__EXERCISE MATERIAL__:
= Beginning of Section =
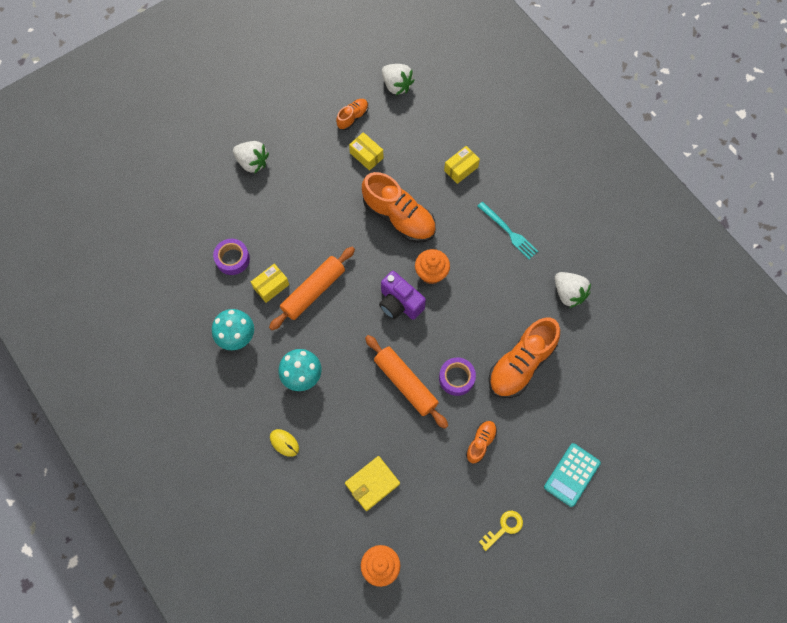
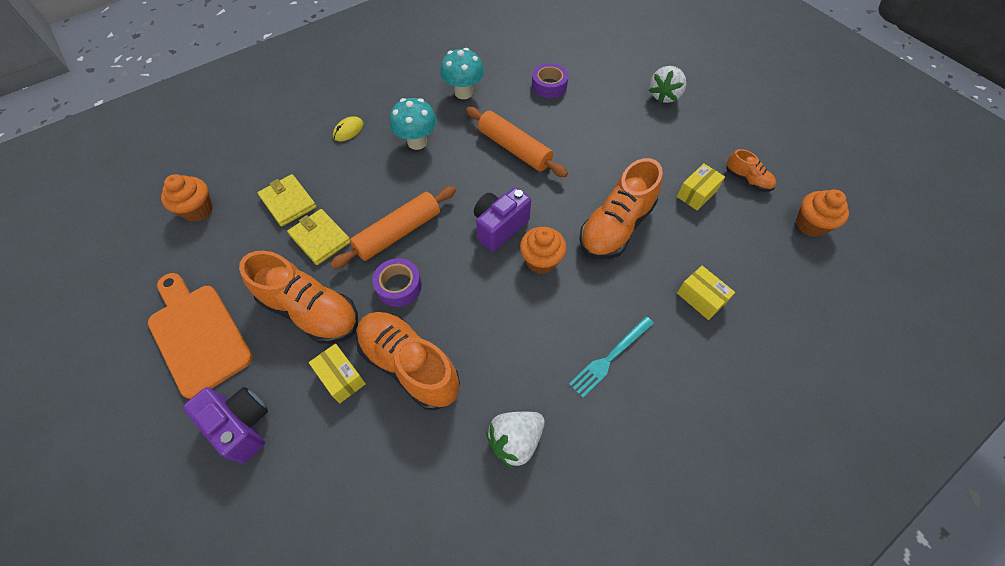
camera: 90 degrees right, 10 degrees down
(271, 286) = (519, 115): yellow box -> yellow box (341, 377)
(396, 85) = (810, 224): white strawberry -> orange cupcake
(412, 447) = (320, 238): none -> yellow wallet
(480, 443) = (311, 311): orange shoe -> orange shoe, size x2.00
(504, 528) = (198, 334): yellow key -> orange cutting board
(572, 475) = (242, 425): turquoise calculator -> purple camera

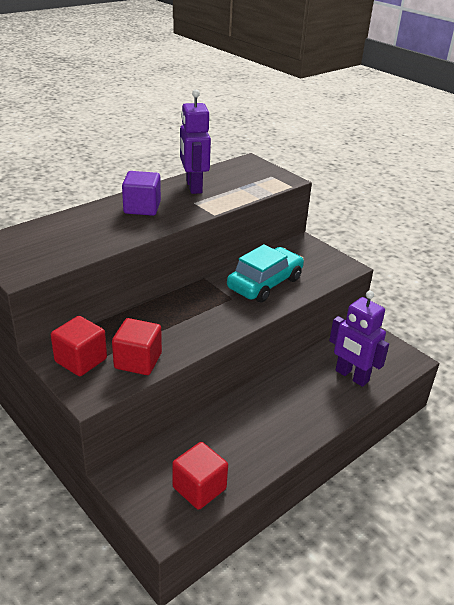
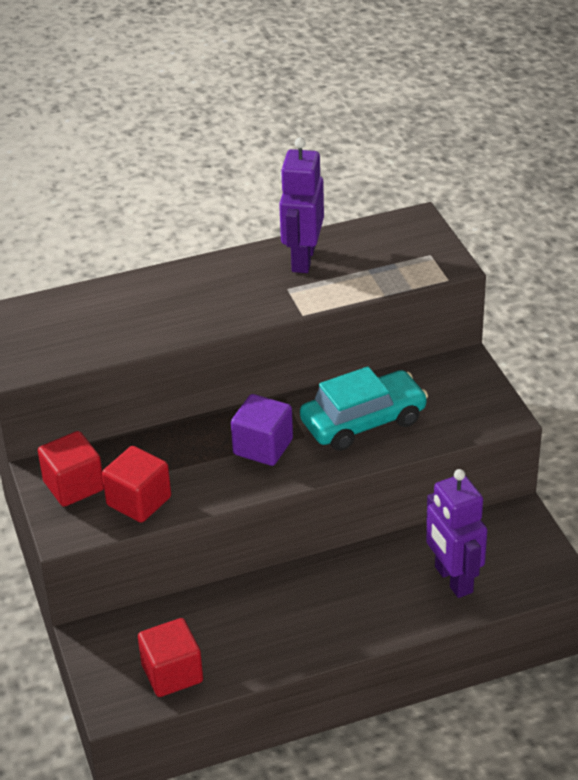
camera: 25 degrees right, 5 degrees up
(142, 208) = (212, 287): purple cube -> purple cube (263, 447)

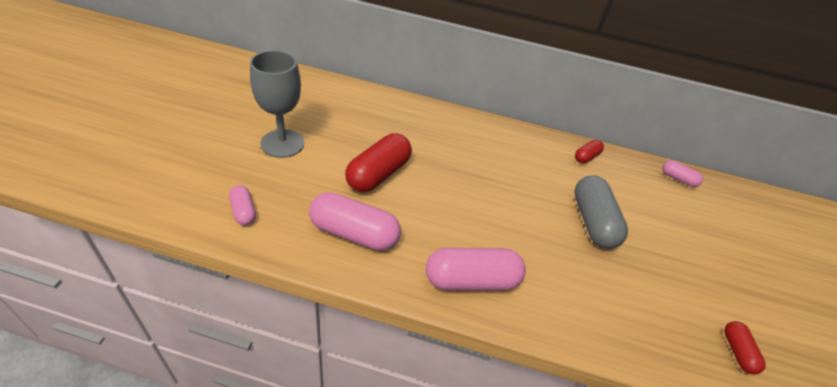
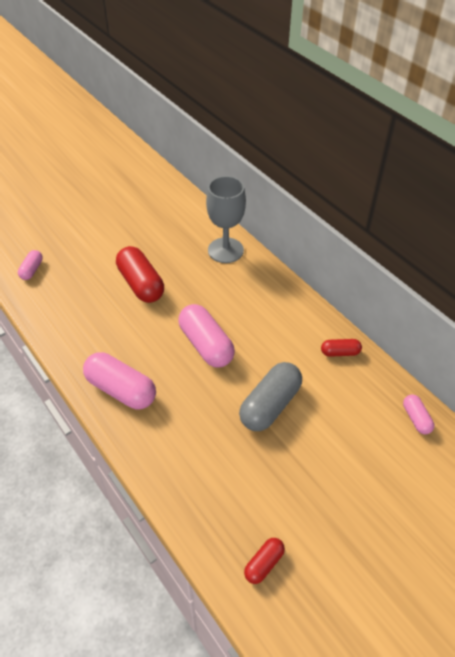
camera: 45 degrees right, 5 degrees up
(282, 143) = (100, 232): grey goblet -> grey goblet (225, 250)
(354, 233) = (81, 317): pink capsule -> pink capsule (206, 345)
(378, 174) = (141, 284): red capsule -> red capsule turned 75 degrees clockwise

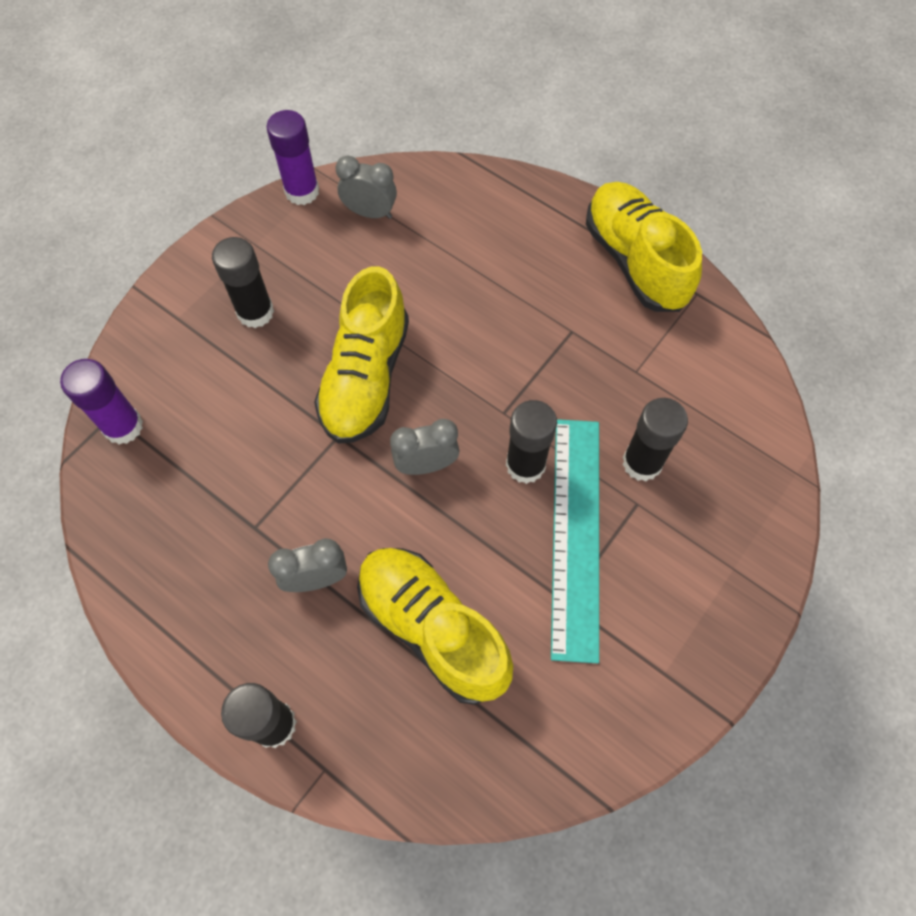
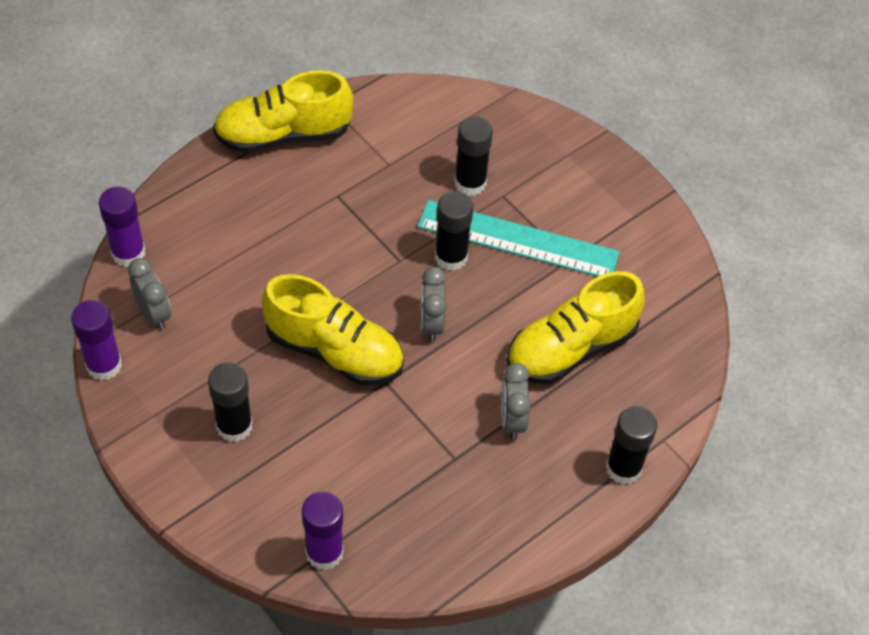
camera: 80 degrees left, 10 degrees down
(370, 213) = (154, 314): grey clock -> grey clock turned 120 degrees clockwise
(435, 173) = (128, 253): none -> purple glue stick

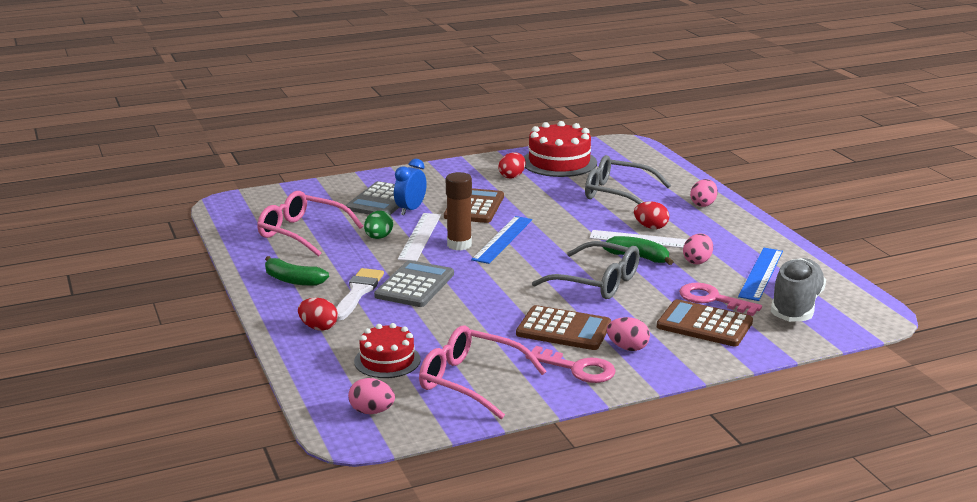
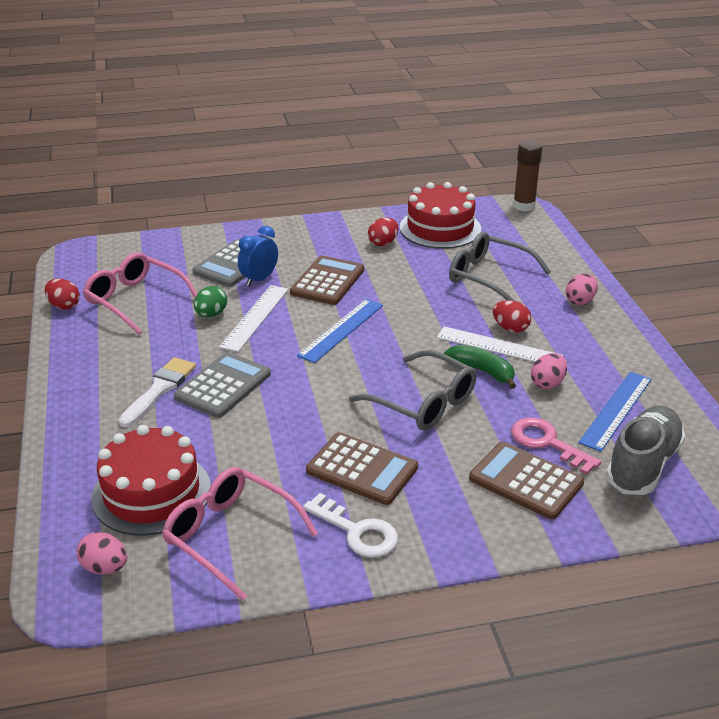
camera: 10 degrees right, 10 degrees up
(293, 280) = (99, 365): green banana -> none
(318, 327) = (98, 435): red egg -> red egg (64, 306)
(387, 360) = (151, 493): red cake -> red cake, size x1.59
(459, 245) = (292, 333): brown glue stick -> brown glue stick (524, 206)
(577, 368) = (357, 531): pink key -> white key
(627, 348) = (425, 506): pink egg -> none

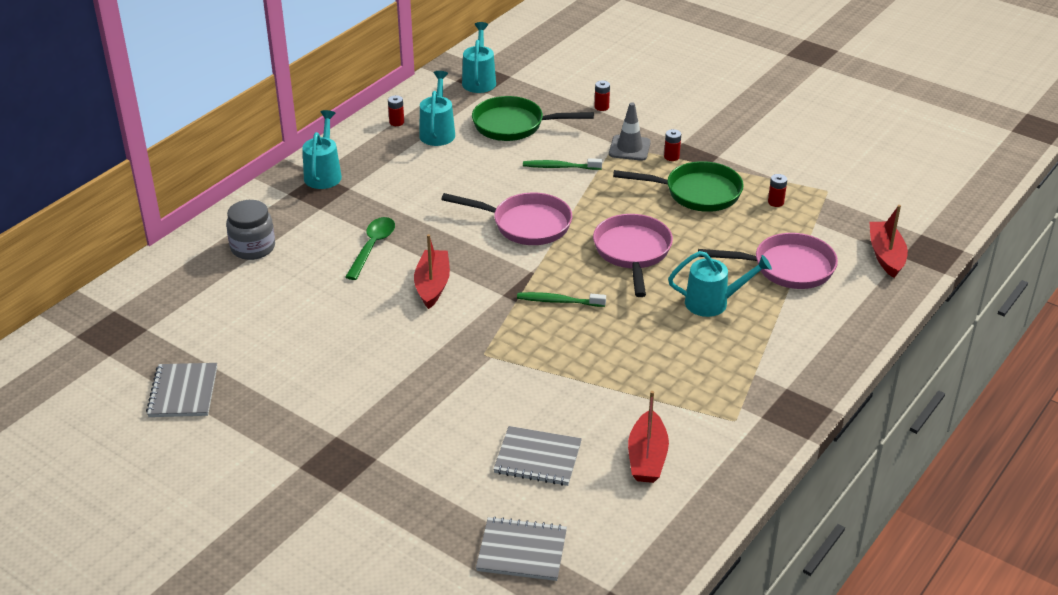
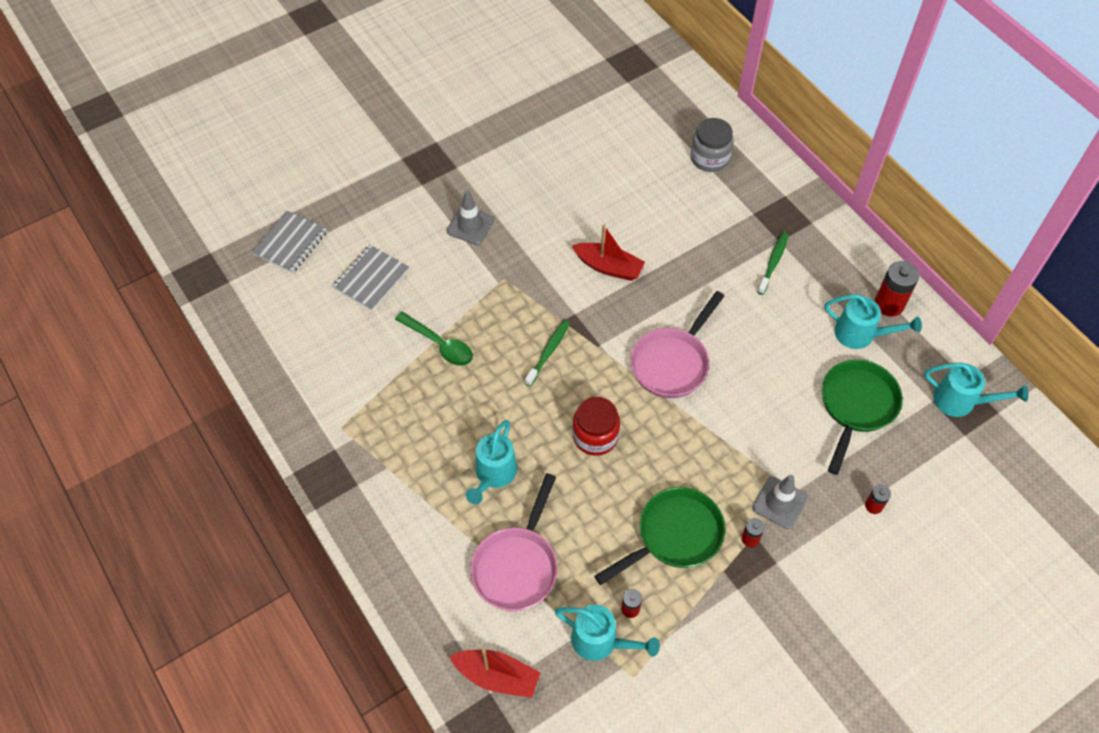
camera: 110 degrees right, 20 degrees up
(183, 392) = (545, 92): grey notebook -> none
(324, 174) = (809, 227): turquoise watering can -> turquoise watering can (601, 641)
(372, 247) = (680, 238): green spoon -> green spoon (439, 344)
(396, 122) = (889, 304): red battery -> red battery, size x1.86
(422, 399) = (470, 225): none -> grey traffic cone
(560, 167) = (762, 423): green toothbrush -> green toothbrush (773, 262)
(632, 252) = (595, 436): pink pan -> red jar
(647, 457) = (334, 349): red boat -> none
(697, 193) = (674, 536): green pan -> green pan turned 150 degrees counterclockwise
= End of Section =
__WHAT NEEDS TO BE DONE__:
Print exactly the first line of the entries and every line after it through the one that contains "camera: 80 degrees left, 10 degrees down", leaving the pictures out.

__COMPLETED TASK__:
camera: 90 degrees right, 10 degrees down
(271, 286) = (519, 115): yellow box -> yellow box (341, 377)
(396, 85) = (810, 224): white strawberry -> orange cupcake
(412, 447) = (320, 238): none -> yellow wallet
(480, 443) = (311, 311): orange shoe -> orange shoe, size x2.00
(504, 528) = (198, 334): yellow key -> orange cutting board
(572, 475) = (242, 425): turquoise calculator -> purple camera

camera: 25 degrees right, 5 degrees up
(142, 208) = (212, 287): purple cube -> purple cube (263, 447)

camera: 45 degrees right, 5 degrees up
(282, 143) = (100, 232): grey goblet -> grey goblet (225, 250)
(354, 233) = (81, 317): pink capsule -> pink capsule (206, 345)
(378, 174) = (141, 284): red capsule -> red capsule turned 75 degrees clockwise

camera: 80 degrees left, 10 degrees down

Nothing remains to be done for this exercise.